PROBLEM ▸ Search term "spinning": please show all lines in the listing that contain it.

ENTRIES SUPPLIED ▸

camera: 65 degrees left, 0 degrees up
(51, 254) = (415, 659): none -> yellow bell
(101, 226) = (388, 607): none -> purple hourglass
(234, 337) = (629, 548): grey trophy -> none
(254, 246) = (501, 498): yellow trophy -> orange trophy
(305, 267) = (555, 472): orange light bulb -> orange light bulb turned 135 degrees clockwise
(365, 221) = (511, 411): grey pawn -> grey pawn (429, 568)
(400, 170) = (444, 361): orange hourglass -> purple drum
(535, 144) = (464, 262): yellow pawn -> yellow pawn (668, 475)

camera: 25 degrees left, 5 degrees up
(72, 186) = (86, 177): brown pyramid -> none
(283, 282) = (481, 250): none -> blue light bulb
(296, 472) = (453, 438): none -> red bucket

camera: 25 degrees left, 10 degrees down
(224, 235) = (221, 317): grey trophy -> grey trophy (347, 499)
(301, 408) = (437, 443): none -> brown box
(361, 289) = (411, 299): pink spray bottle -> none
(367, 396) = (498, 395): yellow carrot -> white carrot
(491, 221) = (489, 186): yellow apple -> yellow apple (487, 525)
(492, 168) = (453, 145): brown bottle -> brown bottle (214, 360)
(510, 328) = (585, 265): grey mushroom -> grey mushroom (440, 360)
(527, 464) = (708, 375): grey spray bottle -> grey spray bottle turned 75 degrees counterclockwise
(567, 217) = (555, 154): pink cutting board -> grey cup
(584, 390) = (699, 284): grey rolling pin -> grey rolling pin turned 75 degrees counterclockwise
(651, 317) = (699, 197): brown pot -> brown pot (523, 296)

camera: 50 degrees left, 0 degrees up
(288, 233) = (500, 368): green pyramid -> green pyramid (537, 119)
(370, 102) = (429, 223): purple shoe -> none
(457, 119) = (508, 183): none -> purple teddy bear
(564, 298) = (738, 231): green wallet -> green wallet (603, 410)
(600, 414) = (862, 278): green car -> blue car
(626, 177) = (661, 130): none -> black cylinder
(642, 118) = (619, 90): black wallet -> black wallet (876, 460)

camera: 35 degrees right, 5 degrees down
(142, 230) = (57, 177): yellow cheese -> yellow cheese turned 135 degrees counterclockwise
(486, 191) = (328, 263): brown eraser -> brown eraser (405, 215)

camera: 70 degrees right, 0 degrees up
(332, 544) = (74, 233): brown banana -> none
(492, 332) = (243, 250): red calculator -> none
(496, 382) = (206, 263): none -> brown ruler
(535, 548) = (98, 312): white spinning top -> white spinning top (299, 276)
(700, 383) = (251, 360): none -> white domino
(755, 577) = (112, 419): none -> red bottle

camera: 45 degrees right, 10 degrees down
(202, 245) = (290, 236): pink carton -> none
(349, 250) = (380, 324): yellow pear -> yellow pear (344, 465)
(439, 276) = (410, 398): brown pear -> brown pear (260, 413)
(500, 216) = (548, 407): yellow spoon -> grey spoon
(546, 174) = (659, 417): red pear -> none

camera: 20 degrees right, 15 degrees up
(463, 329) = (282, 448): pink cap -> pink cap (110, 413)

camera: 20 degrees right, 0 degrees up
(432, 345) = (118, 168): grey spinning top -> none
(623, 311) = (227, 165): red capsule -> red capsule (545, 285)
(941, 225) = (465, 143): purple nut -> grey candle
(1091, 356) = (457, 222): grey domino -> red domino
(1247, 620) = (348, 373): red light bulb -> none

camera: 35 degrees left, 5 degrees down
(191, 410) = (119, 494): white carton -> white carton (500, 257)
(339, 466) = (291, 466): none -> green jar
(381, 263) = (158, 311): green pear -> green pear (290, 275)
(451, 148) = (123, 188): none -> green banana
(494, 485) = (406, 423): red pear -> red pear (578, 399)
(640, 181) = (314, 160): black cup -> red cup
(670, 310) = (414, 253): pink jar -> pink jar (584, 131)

RESULT OF THE EXERCISE ▸
(535, 548) = (98, 312): white spinning top -> white spinning top (299, 276)
(432, 345) = (118, 168): grey spinning top -> none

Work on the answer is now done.